[Spatial reasoning records]
- - -

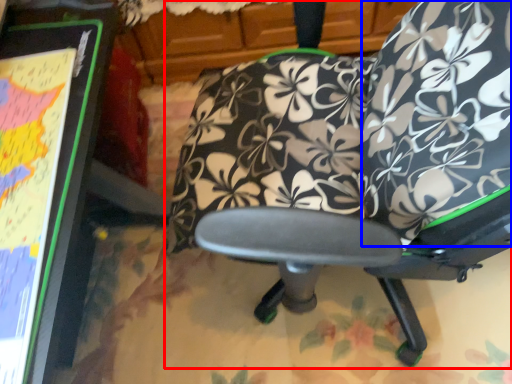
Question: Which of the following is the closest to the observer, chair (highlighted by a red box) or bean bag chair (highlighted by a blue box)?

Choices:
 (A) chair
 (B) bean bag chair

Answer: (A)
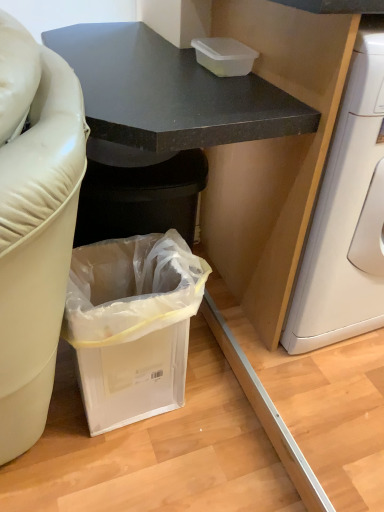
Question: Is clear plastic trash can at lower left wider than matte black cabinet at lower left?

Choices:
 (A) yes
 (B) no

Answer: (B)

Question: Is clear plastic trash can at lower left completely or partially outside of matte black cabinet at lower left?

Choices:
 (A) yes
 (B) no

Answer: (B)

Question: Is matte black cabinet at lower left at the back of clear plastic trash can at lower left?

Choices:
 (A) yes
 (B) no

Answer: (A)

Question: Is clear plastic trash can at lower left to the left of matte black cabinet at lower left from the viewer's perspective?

- - -

__Task prompt__: Return all of the data above word for word, but leave out the pictures.

__Output for this exercise__:
Question: Which of the following is the closest to the observer, chair (highlighted by a red box) or bean bag chair (highlighted by a blue box)?

Choices:
 (A) chair
 (B) bean bag chair

Answer: (A)
Question: Is clear plastic trash can at lower left wider than matte black cabinet at lower left?

Choices:
 (A) yes
 (B) no

Answer: (B)

Question: Is clear plastic trash can at lower left completely or partially outside of matte black cabinet at lower left?

Choices:
 (A) yes
 (B) no

Answer: (B)

Question: Is matte black cabinet at lower left at the back of clear plastic trash can at lower left?

Choices:
 (A) yes
 (B) no

Answer: (A)

Question: Is clear plastic trash can at lower left to the left of matte black cabinet at lower left from the viewer's perspective?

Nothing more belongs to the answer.